_THE EXERCISE_
Substitute "half-circle" for every occurrence of "semicircle" in the entries below, keeping all other text unchanged. Leave the pictures out of your answer.

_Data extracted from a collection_

==============================

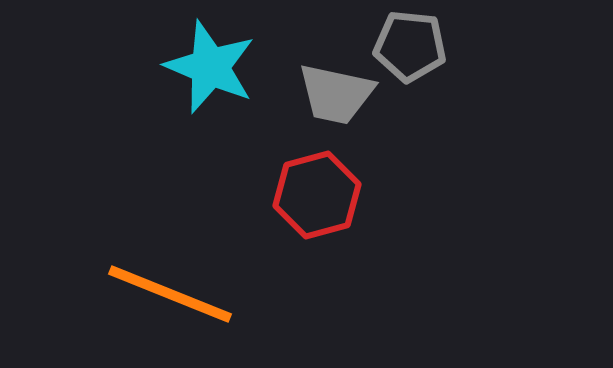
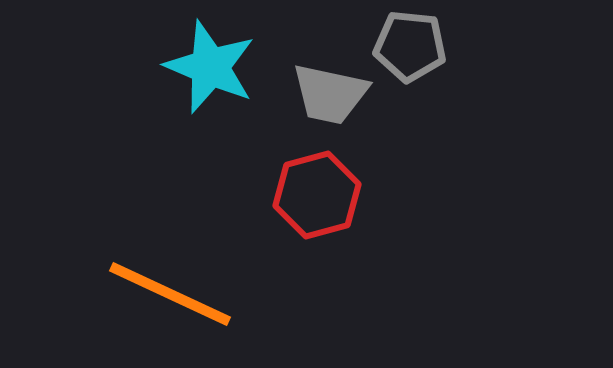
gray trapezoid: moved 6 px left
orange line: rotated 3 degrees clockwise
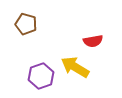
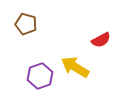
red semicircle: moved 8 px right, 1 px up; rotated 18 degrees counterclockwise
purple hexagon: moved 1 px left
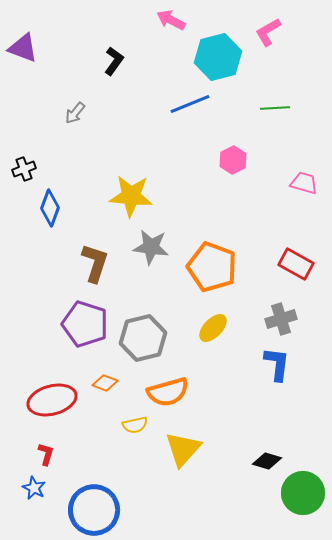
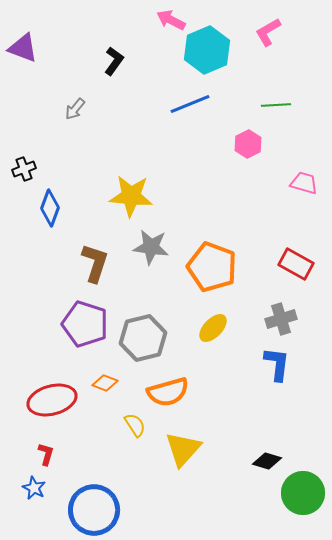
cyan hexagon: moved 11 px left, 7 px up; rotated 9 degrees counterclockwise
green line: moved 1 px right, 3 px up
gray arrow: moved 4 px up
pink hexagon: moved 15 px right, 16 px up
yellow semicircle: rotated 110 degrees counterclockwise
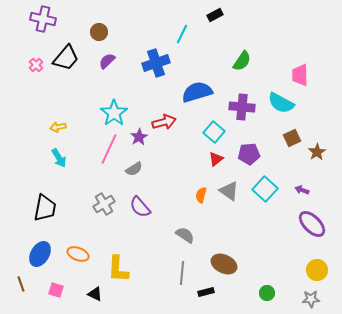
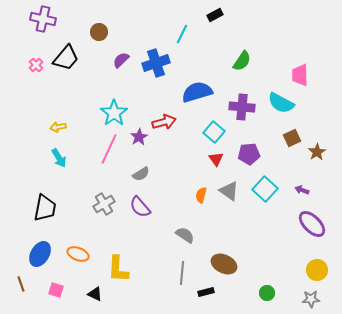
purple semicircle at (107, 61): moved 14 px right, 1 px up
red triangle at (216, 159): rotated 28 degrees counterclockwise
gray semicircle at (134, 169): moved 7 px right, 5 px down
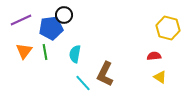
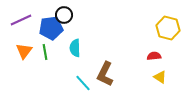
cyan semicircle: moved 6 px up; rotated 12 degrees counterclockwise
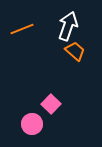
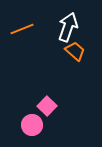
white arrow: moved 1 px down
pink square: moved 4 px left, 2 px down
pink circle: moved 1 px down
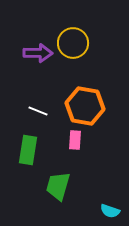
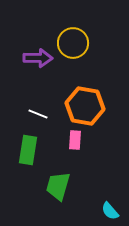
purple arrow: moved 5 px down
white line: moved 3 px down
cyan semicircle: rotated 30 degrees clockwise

==============================

_SOLVED EXERCISE_
gray trapezoid: moved 6 px left
orange line: rotated 3 degrees clockwise
red half-circle: moved 8 px right, 1 px up; rotated 18 degrees counterclockwise
purple hexagon: moved 1 px left
cyan hexagon: moved 11 px left, 7 px up; rotated 9 degrees counterclockwise
green line: moved 1 px right, 3 px up
gray arrow: moved 4 px up
pink hexagon: moved 15 px right, 16 px up
yellow half-circle: rotated 110 degrees counterclockwise
purple half-circle at (107, 61): moved 14 px right, 1 px up
red triangle at (216, 159): rotated 28 degrees counterclockwise
gray half-circle at (134, 169): moved 7 px right, 5 px down
cyan half-circle: moved 6 px up; rotated 12 degrees counterclockwise
white arrow: moved 1 px down
pink square: moved 4 px left, 2 px down
pink circle: moved 1 px down
purple arrow: moved 5 px down
white line: moved 3 px down
cyan half-circle: rotated 30 degrees clockwise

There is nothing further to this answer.